===== PROVIDED ENTRIES
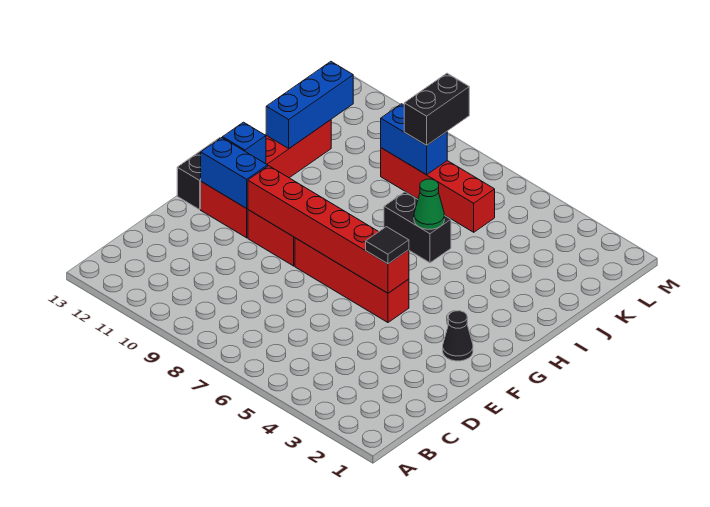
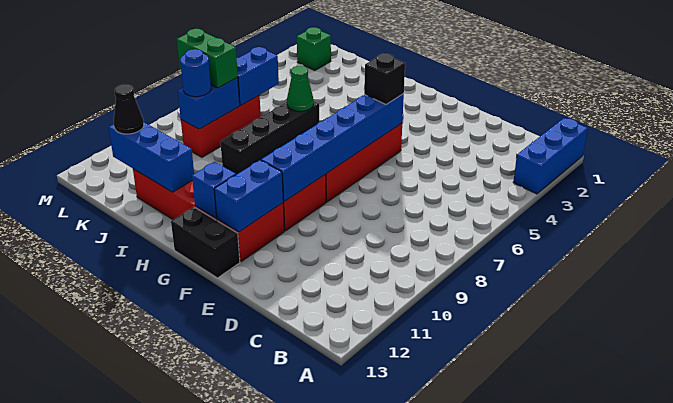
none -> blue brick A1:A3 level 1
black cone F2 level 1 -> black cone K12 level 3
red brick F5:F10 level 2 -> blue brick F5:F10 level 2
black tile F5 level 3 -> black brick F5 level 3
black brick I6:I7 level 1 -> black brick I6:I9 level 1
red brick K6:K9 level 1 -> red brick K7:K9 level 1
none -> blue brick K6:K7 level 2
black brick K8:L8 level 3 -> green brick K8:L8 level 3
none -> blue round brick K9 level 3
none -> green brick L2 level 1

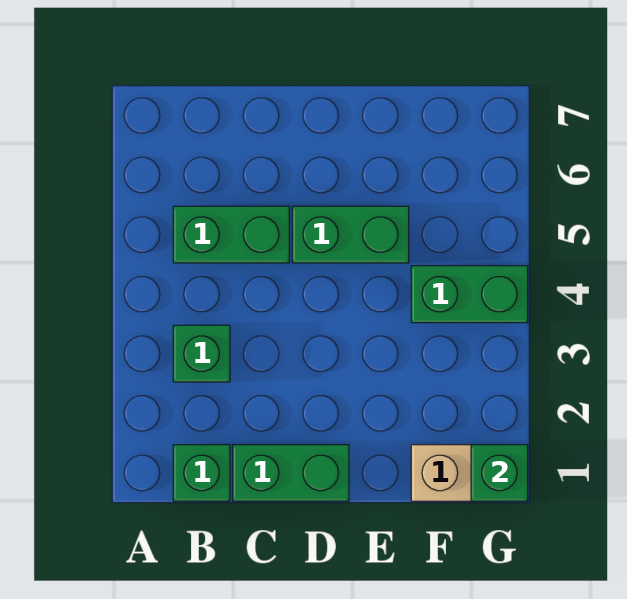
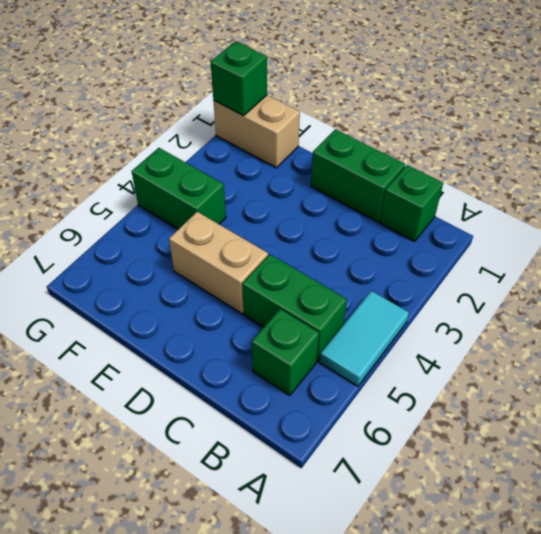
none -> cyan tile A4:A5 level 1
green brick B3 level 1 -> green brick B6 level 1
green brick D5:E5 level 1 -> tan brick D5:E5 level 1

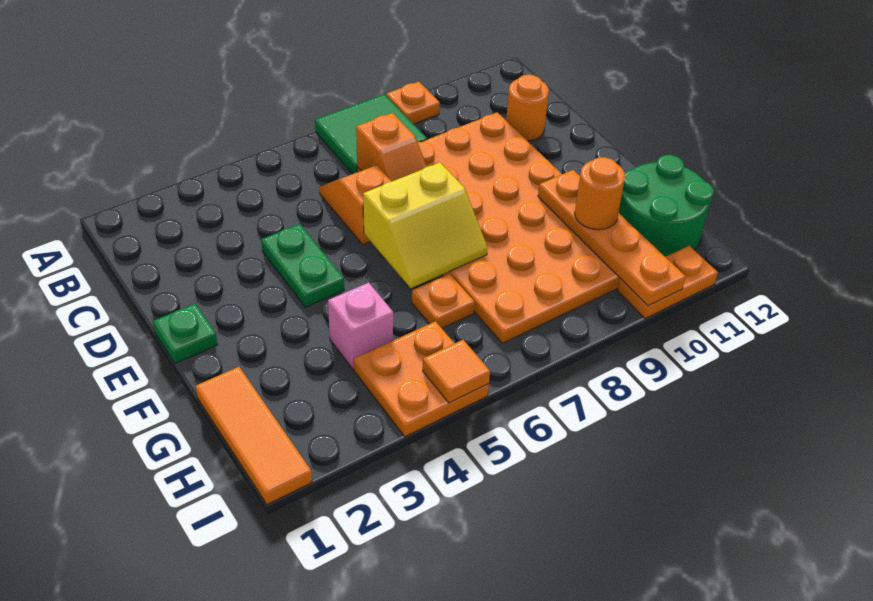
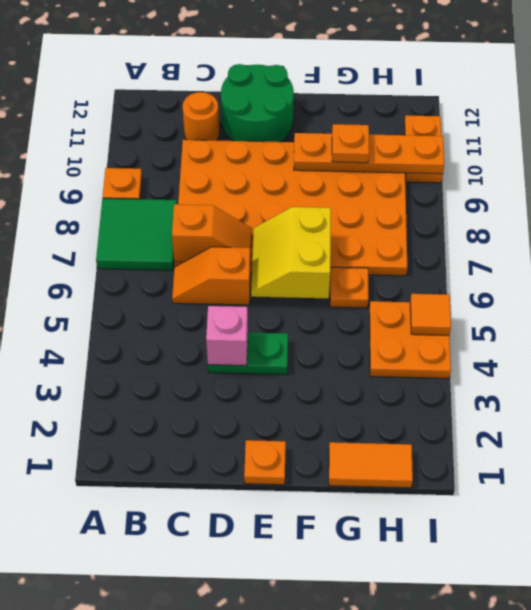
green plate E1 level 1 -> orange plate E1 level 1
yellow slope E6:F7 level 2 top E -> yellow slope E6:F7 level 2 top F
orange tile G1:I1 level 1 -> orange tile G1:H1 level 1
pink brick G4 level 1 -> pink brick D4 level 2
orange round brick G10 level 3 -> orange plate G10 level 3
green round brick G11:H12 level 1 -> green round brick D11:E12 level 1

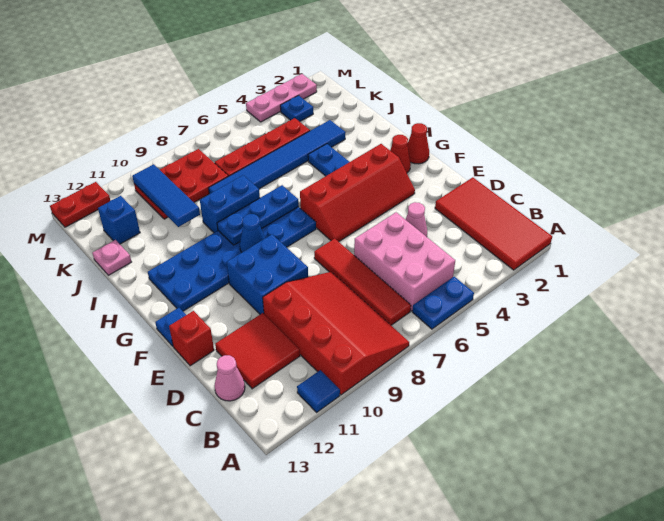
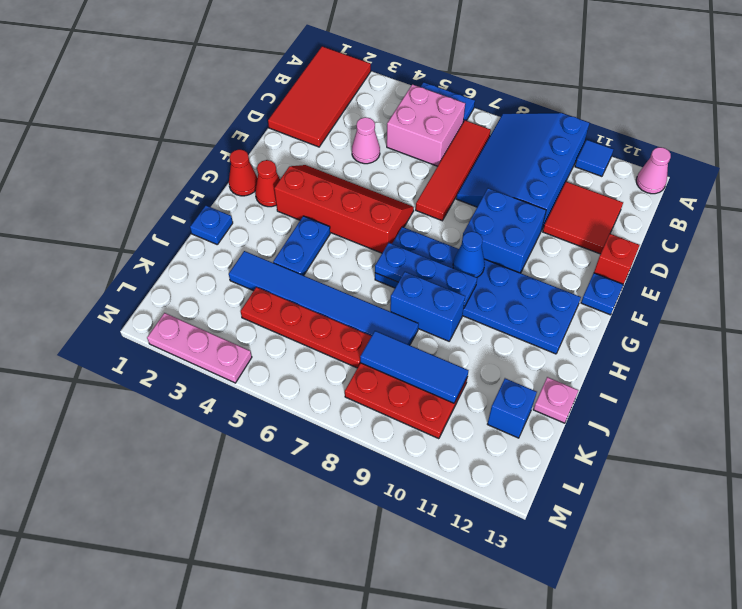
red slope A8:D10 level 1 top 10 -> blue slope A8:D10 level 1 top 10
pink brick B5:D6 level 1 -> pink brick B5:C6 level 1
pink cone C13 level 1 -> pink cone A13 level 1
blue tile J10:L10 level 2 -> blue tile K8:K10 level 2
blue plate L3 level 1 -> blue plate I1 level 1
red plate M12:M13 level 1 -> none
==========
DIRECTIONS: Once you find the line with "green plate E1" above, print it and every line after it up to and including the line with "green round brick G11:H12", exactly as written and nothing else.

RESPONSE TO THE TASK:
green plate E1 level 1 -> orange plate E1 level 1
yellow slope E6:F7 level 2 top E -> yellow slope E6:F7 level 2 top F
orange tile G1:I1 level 1 -> orange tile G1:H1 level 1
pink brick G4 level 1 -> pink brick D4 level 2
orange round brick G10 level 3 -> orange plate G10 level 3
green round brick G11:H12 level 1 -> green round brick D11:E12 level 1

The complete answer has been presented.